» Data extracts

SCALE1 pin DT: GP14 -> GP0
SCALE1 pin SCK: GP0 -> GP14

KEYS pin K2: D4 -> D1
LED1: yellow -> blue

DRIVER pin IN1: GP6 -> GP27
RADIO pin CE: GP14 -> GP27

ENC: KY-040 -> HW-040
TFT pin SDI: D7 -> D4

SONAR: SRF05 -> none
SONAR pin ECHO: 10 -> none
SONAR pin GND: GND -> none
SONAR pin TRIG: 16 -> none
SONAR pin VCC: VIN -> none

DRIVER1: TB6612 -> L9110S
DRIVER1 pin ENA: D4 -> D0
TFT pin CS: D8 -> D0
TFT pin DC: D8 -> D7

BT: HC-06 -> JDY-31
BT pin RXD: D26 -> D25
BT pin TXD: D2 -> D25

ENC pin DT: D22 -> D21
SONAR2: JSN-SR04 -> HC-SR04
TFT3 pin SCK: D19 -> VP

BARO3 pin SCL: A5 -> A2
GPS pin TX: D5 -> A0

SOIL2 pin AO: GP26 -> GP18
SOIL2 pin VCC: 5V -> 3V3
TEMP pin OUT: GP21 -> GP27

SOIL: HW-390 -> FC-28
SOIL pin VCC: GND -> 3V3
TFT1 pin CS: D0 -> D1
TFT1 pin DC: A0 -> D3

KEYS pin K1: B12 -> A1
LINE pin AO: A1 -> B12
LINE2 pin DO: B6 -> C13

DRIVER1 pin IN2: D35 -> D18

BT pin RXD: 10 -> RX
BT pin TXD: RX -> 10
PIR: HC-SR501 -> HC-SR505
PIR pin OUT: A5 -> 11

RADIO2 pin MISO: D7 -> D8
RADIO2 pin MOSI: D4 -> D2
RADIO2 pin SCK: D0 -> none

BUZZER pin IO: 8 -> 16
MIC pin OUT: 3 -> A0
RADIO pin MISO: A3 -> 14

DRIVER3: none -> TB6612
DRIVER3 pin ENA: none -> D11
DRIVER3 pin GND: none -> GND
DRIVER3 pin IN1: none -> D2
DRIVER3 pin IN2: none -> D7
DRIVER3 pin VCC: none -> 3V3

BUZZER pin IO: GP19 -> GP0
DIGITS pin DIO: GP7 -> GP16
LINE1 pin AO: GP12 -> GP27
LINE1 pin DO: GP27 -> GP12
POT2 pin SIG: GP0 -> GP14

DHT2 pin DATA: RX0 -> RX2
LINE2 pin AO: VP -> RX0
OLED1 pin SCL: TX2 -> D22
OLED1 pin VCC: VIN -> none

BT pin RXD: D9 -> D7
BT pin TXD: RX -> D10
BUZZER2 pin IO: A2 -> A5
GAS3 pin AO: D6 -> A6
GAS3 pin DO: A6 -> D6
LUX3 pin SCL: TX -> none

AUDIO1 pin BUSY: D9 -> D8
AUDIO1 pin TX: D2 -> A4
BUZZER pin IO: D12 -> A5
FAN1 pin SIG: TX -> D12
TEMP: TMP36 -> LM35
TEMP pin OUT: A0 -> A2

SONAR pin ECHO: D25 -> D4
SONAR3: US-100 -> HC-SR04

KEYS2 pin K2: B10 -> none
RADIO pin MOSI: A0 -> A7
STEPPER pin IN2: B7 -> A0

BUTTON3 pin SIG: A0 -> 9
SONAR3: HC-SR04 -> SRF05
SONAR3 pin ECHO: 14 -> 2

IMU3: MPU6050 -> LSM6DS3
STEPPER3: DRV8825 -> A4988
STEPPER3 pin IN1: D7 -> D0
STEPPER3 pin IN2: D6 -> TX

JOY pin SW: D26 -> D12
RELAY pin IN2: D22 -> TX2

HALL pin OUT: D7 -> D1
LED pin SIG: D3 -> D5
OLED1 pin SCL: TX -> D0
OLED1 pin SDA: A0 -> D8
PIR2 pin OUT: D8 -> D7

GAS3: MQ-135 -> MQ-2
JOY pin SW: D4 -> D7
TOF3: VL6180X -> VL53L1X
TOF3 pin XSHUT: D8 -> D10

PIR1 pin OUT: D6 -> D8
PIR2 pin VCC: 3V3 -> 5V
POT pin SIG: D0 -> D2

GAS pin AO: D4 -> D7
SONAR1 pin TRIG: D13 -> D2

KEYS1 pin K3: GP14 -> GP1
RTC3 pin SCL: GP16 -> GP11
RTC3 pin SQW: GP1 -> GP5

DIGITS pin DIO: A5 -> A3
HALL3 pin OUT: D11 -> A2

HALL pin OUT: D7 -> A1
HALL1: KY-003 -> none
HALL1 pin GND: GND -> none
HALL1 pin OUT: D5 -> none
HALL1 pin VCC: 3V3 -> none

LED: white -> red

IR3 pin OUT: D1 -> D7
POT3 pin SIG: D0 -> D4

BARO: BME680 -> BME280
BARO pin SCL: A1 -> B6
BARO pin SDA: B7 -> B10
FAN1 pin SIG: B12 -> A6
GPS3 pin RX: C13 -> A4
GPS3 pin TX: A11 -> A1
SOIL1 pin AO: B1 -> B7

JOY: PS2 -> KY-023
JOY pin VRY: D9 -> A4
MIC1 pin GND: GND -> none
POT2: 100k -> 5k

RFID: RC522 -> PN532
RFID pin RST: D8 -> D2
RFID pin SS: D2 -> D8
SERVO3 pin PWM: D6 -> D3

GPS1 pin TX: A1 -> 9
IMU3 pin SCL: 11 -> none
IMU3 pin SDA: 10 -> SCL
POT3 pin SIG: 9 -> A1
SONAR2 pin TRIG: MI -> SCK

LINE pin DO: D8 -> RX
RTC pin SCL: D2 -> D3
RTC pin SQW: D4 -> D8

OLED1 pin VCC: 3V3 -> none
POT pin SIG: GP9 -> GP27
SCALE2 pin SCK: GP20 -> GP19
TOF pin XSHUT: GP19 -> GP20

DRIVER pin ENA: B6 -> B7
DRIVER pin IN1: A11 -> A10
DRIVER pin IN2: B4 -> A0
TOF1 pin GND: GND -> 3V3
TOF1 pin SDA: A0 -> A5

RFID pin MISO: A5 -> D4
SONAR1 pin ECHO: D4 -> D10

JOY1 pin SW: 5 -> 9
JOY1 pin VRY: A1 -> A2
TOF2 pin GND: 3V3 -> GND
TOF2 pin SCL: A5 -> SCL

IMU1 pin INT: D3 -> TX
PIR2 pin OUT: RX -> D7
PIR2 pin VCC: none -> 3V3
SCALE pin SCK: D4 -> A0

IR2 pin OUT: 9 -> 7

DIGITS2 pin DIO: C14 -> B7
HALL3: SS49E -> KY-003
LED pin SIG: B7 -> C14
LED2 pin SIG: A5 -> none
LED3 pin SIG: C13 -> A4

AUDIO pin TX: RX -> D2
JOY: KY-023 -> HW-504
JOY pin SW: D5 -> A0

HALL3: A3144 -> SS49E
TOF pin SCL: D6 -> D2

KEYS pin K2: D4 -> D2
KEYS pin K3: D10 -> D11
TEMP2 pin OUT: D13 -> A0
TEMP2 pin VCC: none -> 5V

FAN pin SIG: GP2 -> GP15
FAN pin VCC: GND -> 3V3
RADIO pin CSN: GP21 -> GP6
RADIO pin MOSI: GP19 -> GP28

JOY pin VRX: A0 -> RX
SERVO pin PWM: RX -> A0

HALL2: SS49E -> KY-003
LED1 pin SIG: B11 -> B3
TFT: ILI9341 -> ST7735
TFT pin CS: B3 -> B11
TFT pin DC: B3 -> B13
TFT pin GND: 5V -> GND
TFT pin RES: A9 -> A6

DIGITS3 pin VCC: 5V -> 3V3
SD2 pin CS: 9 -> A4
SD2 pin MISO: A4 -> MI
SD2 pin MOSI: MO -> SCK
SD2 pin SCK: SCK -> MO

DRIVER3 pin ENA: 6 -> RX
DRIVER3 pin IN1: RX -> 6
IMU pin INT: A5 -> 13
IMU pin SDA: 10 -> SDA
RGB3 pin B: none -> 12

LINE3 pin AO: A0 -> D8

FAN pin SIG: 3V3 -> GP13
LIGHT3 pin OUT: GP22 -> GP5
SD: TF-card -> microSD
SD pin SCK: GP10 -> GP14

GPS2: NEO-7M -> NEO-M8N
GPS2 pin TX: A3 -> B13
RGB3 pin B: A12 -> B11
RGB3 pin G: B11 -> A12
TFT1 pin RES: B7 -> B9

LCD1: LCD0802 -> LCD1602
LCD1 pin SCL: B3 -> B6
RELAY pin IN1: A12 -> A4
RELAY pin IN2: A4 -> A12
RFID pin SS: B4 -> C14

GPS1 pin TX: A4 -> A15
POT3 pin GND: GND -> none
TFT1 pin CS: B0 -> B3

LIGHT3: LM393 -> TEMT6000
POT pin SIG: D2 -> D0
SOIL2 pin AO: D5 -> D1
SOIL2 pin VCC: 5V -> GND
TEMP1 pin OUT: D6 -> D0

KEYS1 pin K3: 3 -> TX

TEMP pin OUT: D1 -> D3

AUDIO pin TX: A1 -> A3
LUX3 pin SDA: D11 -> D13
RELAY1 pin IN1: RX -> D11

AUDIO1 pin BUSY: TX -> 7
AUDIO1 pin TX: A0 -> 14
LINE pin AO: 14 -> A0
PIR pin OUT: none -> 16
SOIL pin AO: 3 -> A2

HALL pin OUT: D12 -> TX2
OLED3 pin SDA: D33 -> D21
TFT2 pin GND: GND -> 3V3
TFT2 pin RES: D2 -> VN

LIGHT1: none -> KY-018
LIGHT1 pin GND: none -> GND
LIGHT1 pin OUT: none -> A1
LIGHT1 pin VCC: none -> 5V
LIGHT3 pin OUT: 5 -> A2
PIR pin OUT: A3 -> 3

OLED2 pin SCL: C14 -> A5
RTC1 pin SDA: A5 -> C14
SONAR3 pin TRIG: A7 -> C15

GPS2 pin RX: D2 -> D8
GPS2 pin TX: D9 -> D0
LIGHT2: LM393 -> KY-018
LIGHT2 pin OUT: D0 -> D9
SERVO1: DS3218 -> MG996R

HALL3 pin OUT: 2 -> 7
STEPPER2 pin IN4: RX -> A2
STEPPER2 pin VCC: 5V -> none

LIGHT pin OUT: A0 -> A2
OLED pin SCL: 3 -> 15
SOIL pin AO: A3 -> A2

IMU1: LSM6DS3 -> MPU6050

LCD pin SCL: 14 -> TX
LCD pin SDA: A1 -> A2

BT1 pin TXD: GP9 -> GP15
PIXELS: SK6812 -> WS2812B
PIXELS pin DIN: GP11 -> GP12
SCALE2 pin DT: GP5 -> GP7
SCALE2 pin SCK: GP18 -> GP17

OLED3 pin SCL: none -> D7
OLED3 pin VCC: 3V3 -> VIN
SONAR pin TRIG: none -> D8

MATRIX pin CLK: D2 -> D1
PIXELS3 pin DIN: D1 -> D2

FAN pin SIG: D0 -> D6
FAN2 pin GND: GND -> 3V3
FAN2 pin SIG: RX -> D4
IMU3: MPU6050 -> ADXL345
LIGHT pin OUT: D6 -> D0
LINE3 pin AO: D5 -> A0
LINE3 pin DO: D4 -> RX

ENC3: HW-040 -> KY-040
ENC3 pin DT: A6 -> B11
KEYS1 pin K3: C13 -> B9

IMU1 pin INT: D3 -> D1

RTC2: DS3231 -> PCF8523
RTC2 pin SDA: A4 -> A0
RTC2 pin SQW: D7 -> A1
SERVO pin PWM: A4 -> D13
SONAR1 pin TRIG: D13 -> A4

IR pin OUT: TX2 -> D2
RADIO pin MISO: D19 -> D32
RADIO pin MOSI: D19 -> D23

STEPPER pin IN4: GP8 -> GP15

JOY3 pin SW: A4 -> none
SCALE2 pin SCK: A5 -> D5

» What needs to be done
In the listing above, find the line with "SONAR: SRF05 -> none" and the line with "RADIO2 pin MOSI: D4 -> D2"; output exactly those lines and all lines between them.

» Task solution
SONAR: SRF05 -> none
SONAR pin ECHO: 10 -> none
SONAR pin GND: GND -> none
SONAR pin TRIG: 16 -> none
SONAR pin VCC: VIN -> none

DRIVER1: TB6612 -> L9110S
DRIVER1 pin ENA: D4 -> D0
TFT pin CS: D8 -> D0
TFT pin DC: D8 -> D7

BT: HC-06 -> JDY-31
BT pin RXD: D26 -> D25
BT pin TXD: D2 -> D25

ENC pin DT: D22 -> D21
SONAR2: JSN-SR04 -> HC-SR04
TFT3 pin SCK: D19 -> VP

BARO3 pin SCL: A5 -> A2
GPS pin TX: D5 -> A0

SOIL2 pin AO: GP26 -> GP18
SOIL2 pin VCC: 5V -> 3V3
TEMP pin OUT: GP21 -> GP27

SOIL: HW-390 -> FC-28
SOIL pin VCC: GND -> 3V3
TFT1 pin CS: D0 -> D1
TFT1 pin DC: A0 -> D3

KEYS pin K1: B12 -> A1
LINE pin AO: A1 -> B12
LINE2 pin DO: B6 -> C13

DRIVER1 pin IN2: D35 -> D18

BT pin RXD: 10 -> RX
BT pin TXD: RX -> 10
PIR: HC-SR501 -> HC-SR505
PIR pin OUT: A5 -> 11

RADIO2 pin MISO: D7 -> D8
RADIO2 pin MOSI: D4 -> D2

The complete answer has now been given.